▶ The problem:
What you should write out is every line from the one containing "C2: none -> 150nF (SIG2, STG)" to the end of the data, exactly and with nothing else.

Version comparison data:

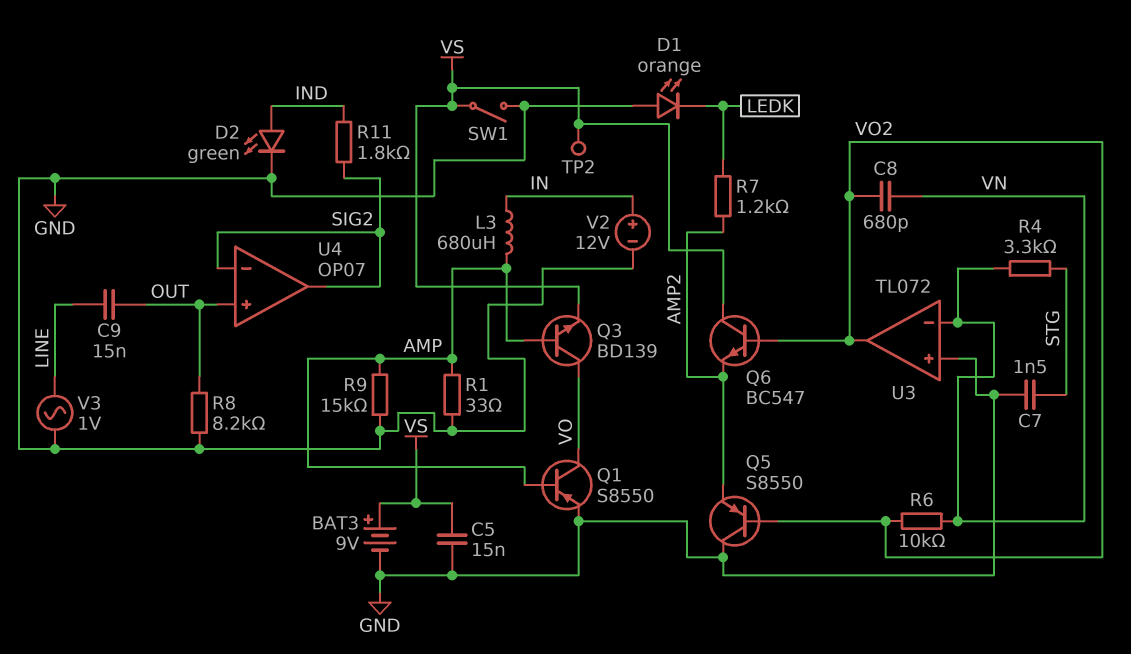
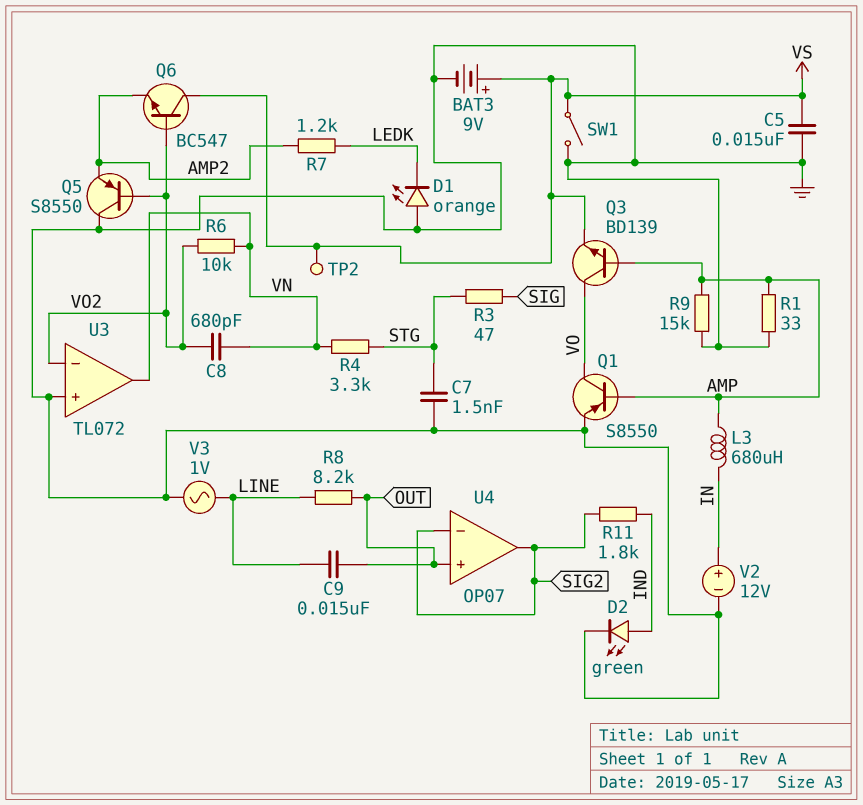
R3: none -> 47 (SIG, STG)
R8: 8.2k (GND, OUT) -> 8.2k (LINE, OUT)
U3 pin in-: VN -> VO2
U3 pin out: VO2 -> VN

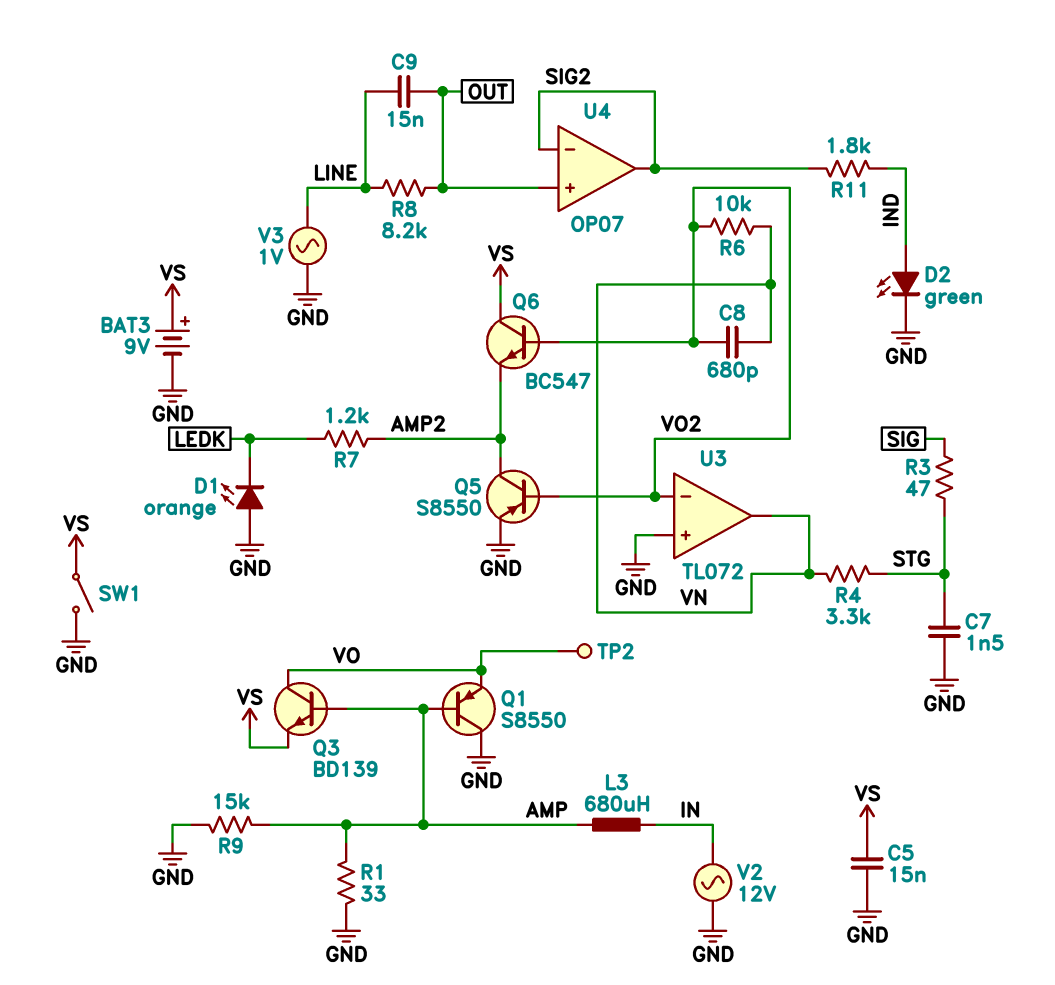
Q1: PNP S8550 (B AMP, C VO, E GND) -> PNP S8550 (B AMP, C GND, E VO)
Q5: PNP S8550 (B VO2, C GND, E AMP2) -> PNP S8550 (B VO2, C AMP2, E GND)
TP2: test point (VS) -> test point (VO)
V2: 12V (plus IN, minus GND) -> AC 12V (GND, IN)

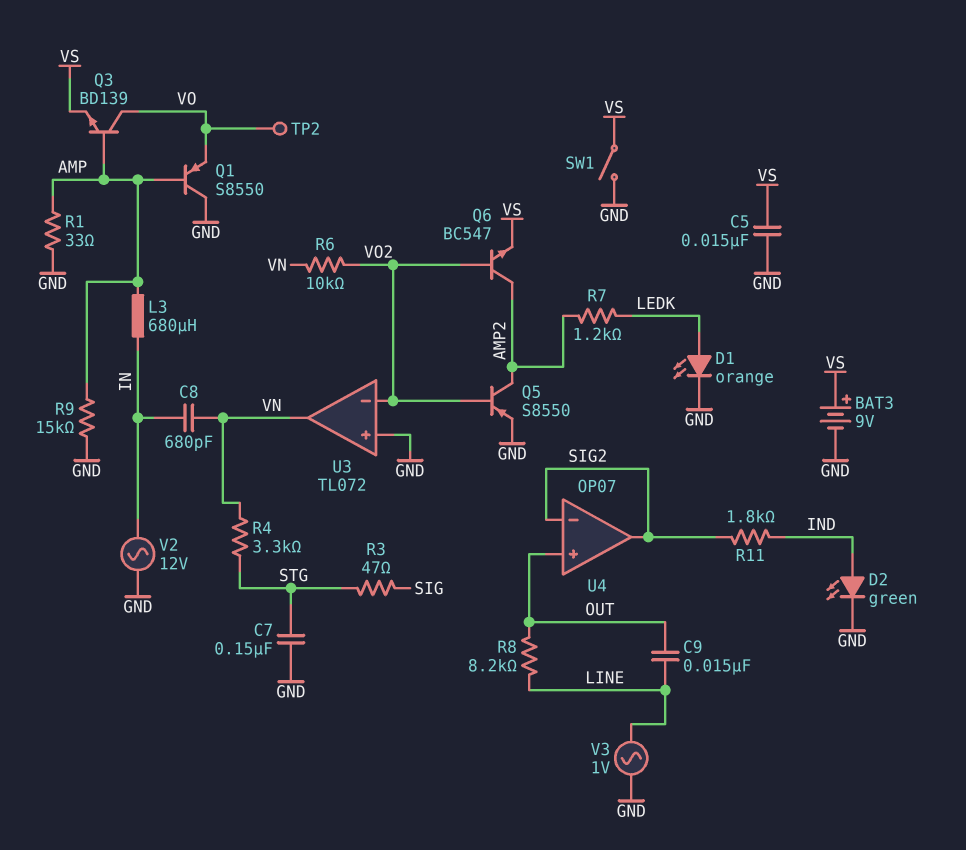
C7: 1.5nF (GND, STG) -> 150nF (GND, STG)
C8: 680pF (VN, VO2) -> 680pF (IN, VN)
D1: LED orange (A GND, K LEDK) -> LED orange (A LEDK, K GND)
Q6: NPN BC547 (B VO2, C VS, E AMP2) -> NPN BC547 (B VO2, C AMP2, E VS)

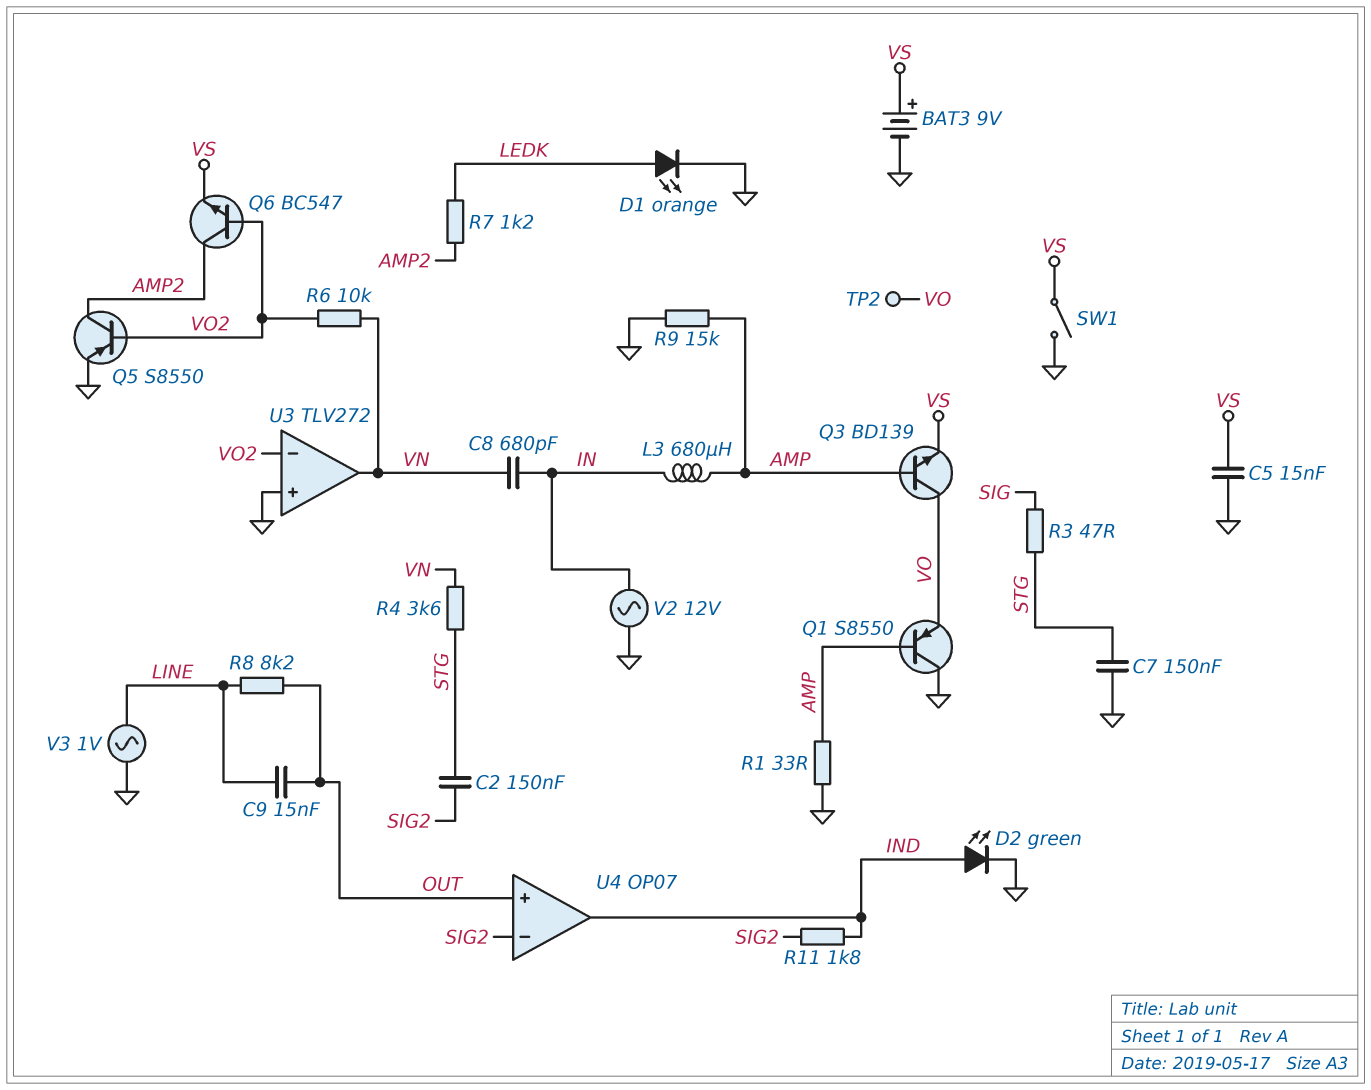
C2: none -> 150nF (SIG2, STG)
R4: 3.3k (STG, VN) -> 3.6k (STG, VN)
U3: TL072 -> TLV272
U4 pin out: SIG2 -> IND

▶ Answer below:
C2: none -> 150nF (SIG2, STG)
R4: 3.3k (STG, VN) -> 3.6k (STG, VN)
U3: TL072 -> TLV272
U4 pin out: SIG2 -> IND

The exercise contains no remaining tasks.